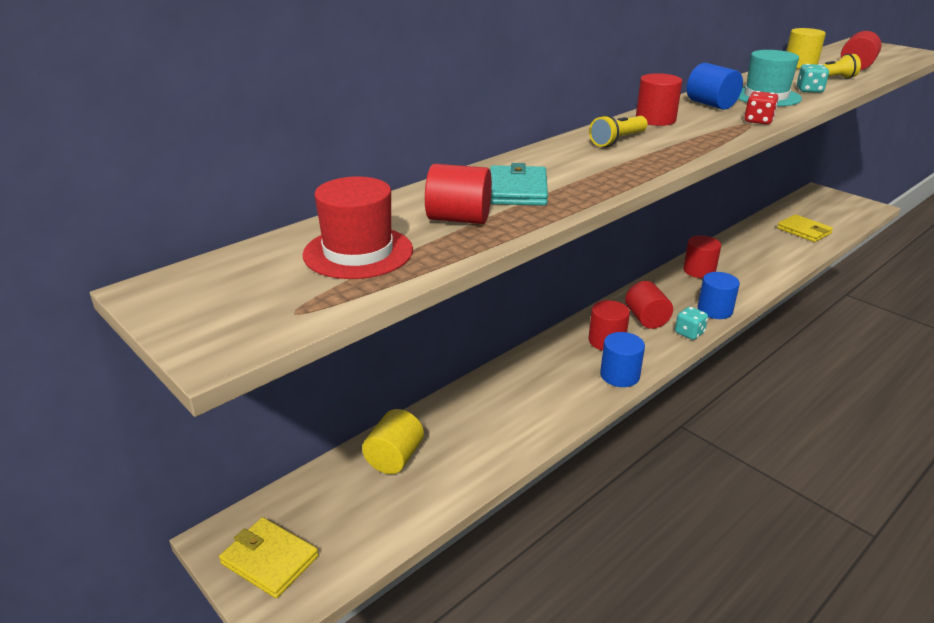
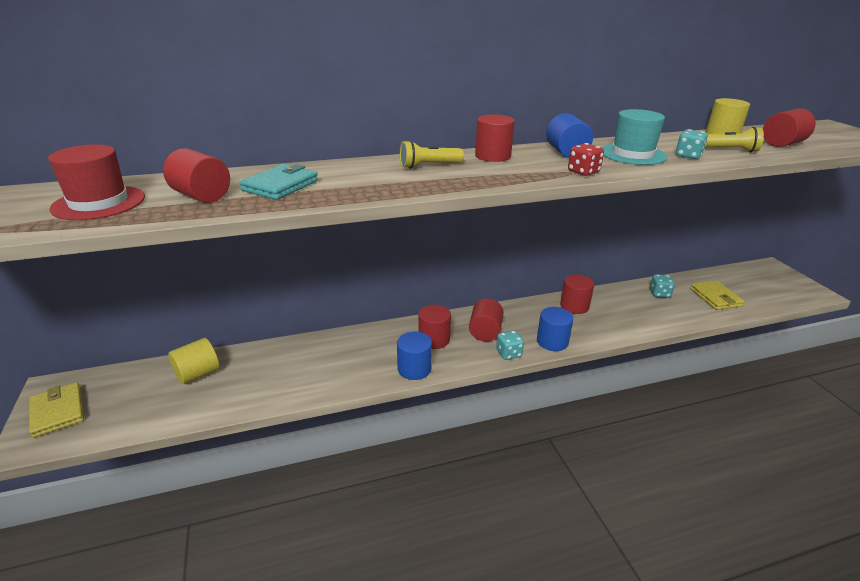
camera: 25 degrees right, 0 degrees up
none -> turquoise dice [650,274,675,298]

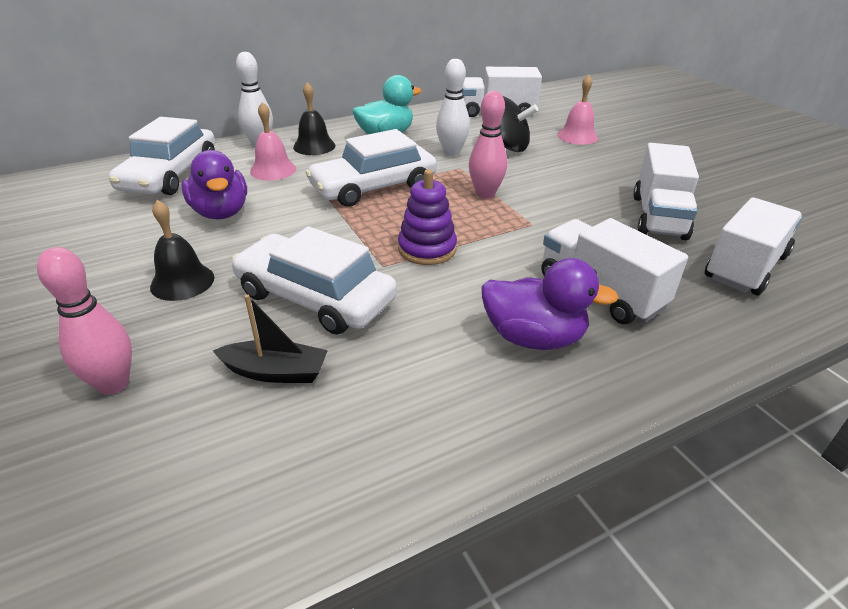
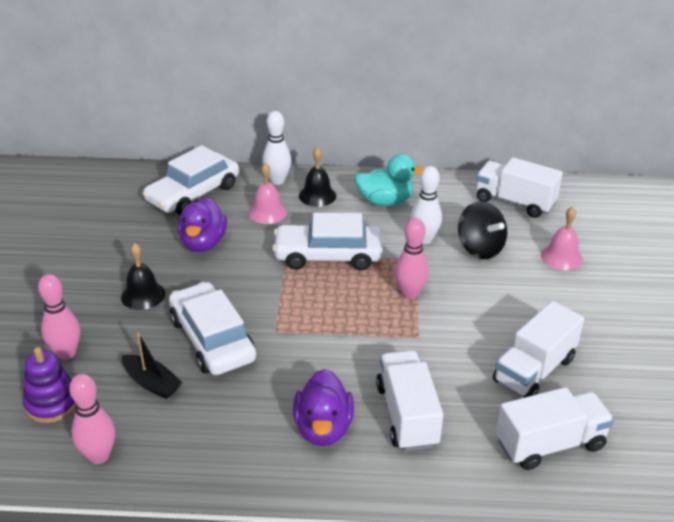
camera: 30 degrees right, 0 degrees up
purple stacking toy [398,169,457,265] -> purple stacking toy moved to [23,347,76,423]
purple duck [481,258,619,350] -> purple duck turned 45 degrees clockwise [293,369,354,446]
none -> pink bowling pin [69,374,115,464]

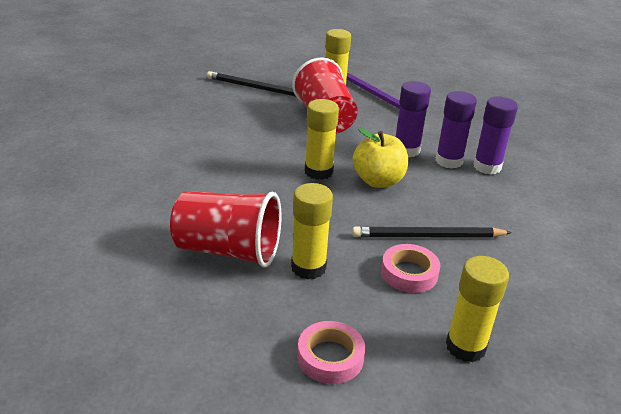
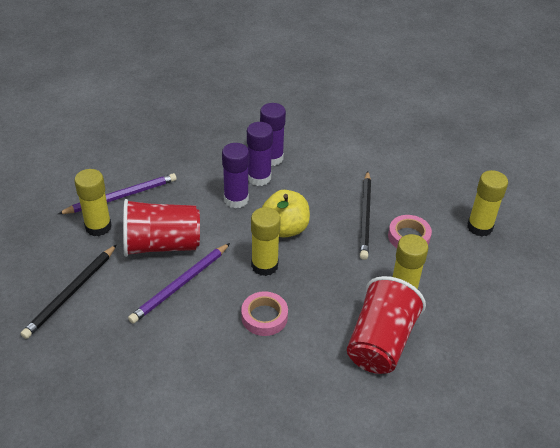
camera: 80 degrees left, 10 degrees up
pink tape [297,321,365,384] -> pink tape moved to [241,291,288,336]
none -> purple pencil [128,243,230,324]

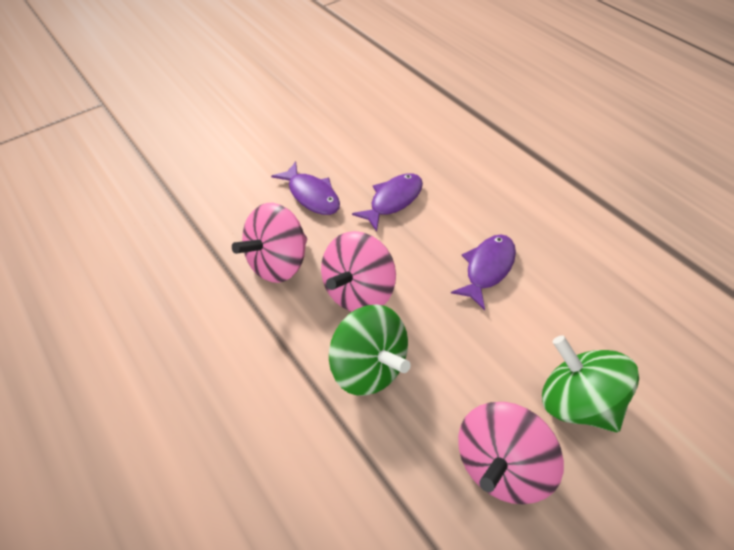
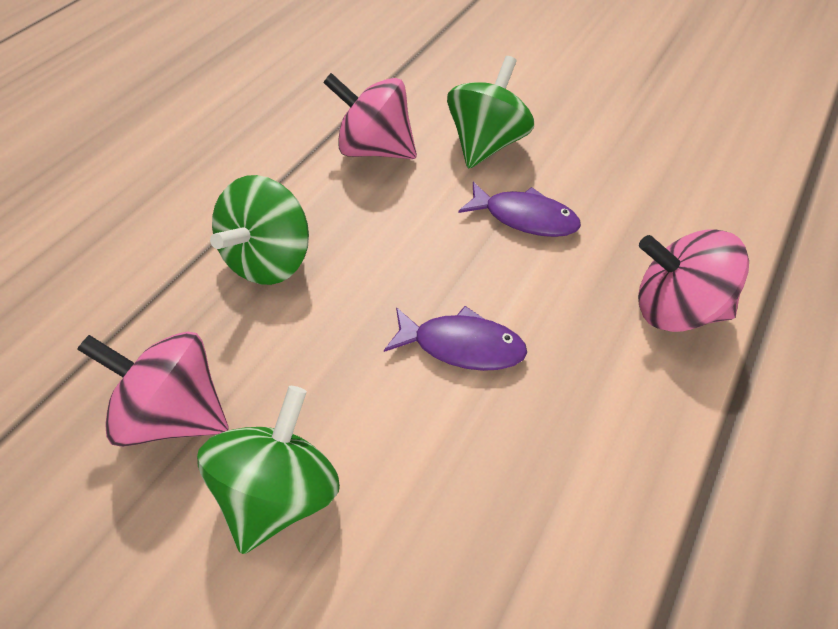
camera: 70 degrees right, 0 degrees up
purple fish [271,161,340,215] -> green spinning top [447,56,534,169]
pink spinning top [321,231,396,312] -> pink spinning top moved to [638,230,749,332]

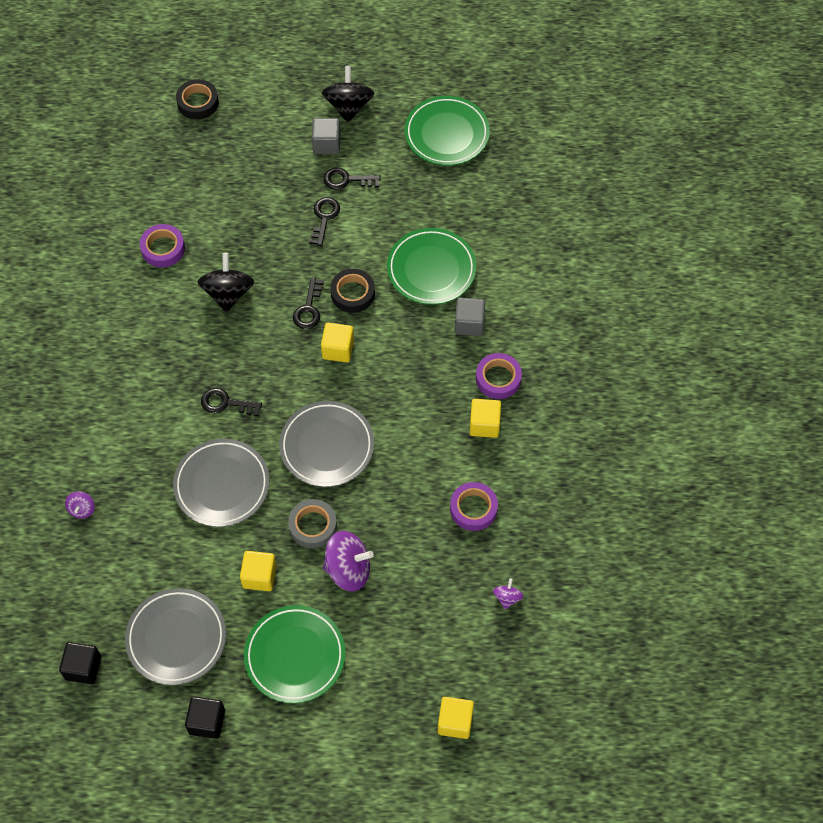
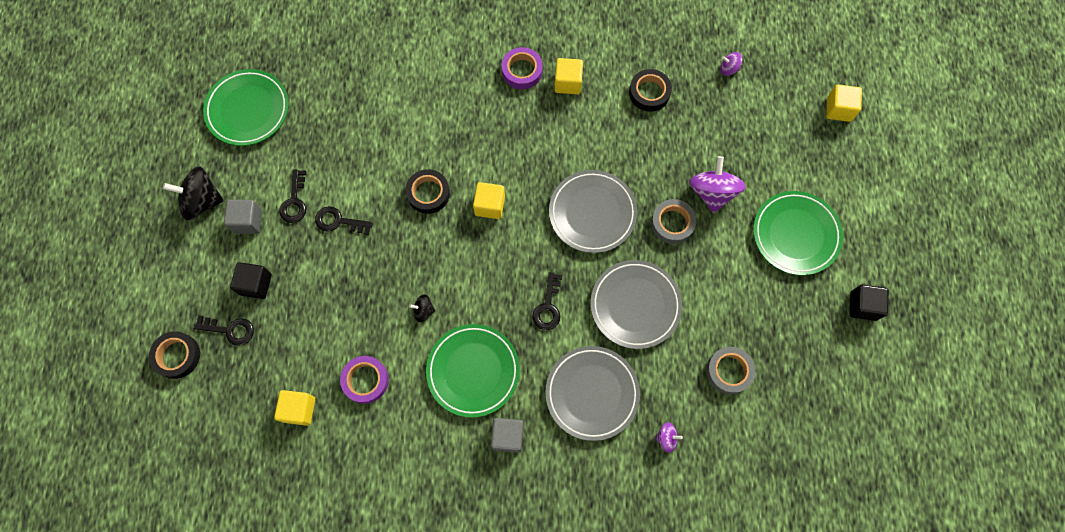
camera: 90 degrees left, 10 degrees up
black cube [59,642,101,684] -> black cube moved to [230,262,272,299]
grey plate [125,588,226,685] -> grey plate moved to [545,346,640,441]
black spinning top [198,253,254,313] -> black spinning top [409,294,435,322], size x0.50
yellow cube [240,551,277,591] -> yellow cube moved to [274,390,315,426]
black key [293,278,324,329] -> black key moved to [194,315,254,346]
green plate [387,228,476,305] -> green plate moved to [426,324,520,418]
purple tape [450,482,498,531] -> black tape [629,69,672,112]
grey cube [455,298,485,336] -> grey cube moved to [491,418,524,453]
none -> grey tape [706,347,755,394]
####################
Only one number is wanted: the number of lines in the listing that contain the string "pink".

3